What the task requires: Every record needs to be repeated exactly; its pictures do not.

Scene comparison data:
+--

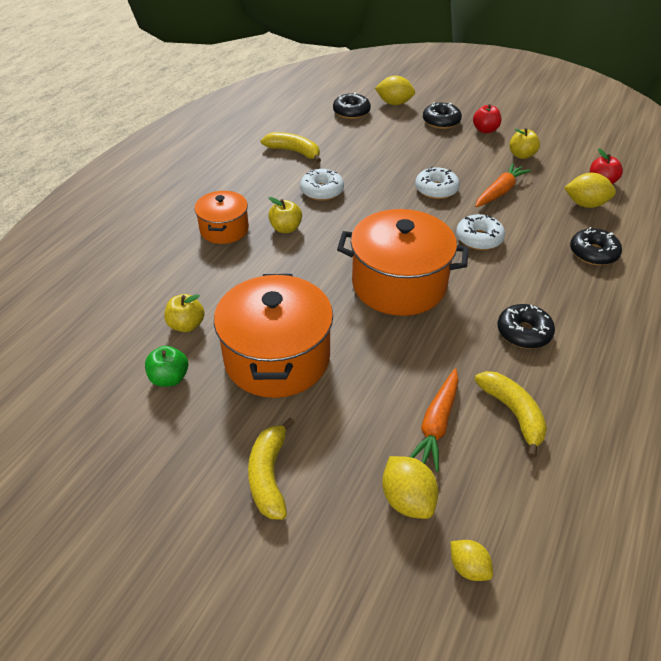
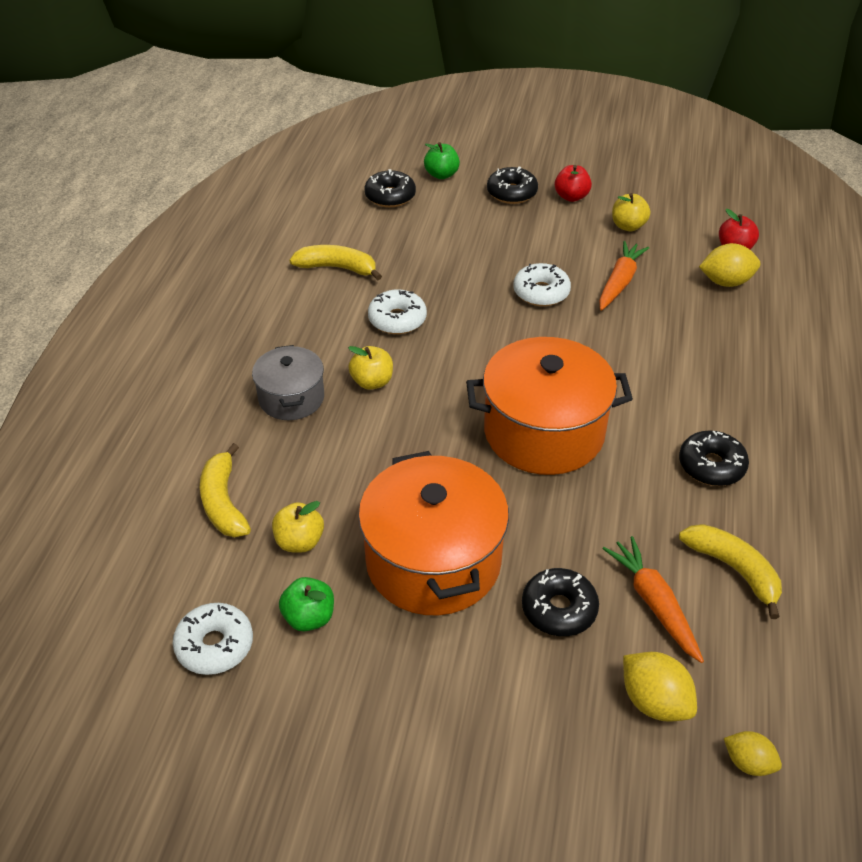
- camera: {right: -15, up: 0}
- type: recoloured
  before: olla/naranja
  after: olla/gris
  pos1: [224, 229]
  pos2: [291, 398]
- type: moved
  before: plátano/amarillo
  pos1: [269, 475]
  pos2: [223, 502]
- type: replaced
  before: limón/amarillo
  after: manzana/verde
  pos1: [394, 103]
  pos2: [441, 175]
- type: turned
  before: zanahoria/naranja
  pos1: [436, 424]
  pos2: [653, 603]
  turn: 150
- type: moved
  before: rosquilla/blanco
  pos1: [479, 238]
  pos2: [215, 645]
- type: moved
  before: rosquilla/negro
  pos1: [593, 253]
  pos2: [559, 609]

+--

Answer space:
- camera: {right: -15, up: 0}
- type: recoloured
  before: olla/naranja
  after: olla/gris
  pos1: [224, 229]
  pos2: [291, 398]
- type: moved
  before: plátano/amarillo
  pos1: [269, 475]
  pos2: [223, 502]
- type: replaced
  before: limón/amarillo
  after: manzana/verde
  pos1: [394, 103]
  pos2: [441, 175]
- type: turned
  before: zanahoria/naranja
  pos1: [436, 424]
  pos2: [653, 603]
  turn: 150
- type: moved
  before: rosquilla/blanco
  pos1: [479, 238]
  pos2: [215, 645]
- type: moved
  before: rosquilla/negro
  pos1: [593, 253]
  pos2: [559, 609]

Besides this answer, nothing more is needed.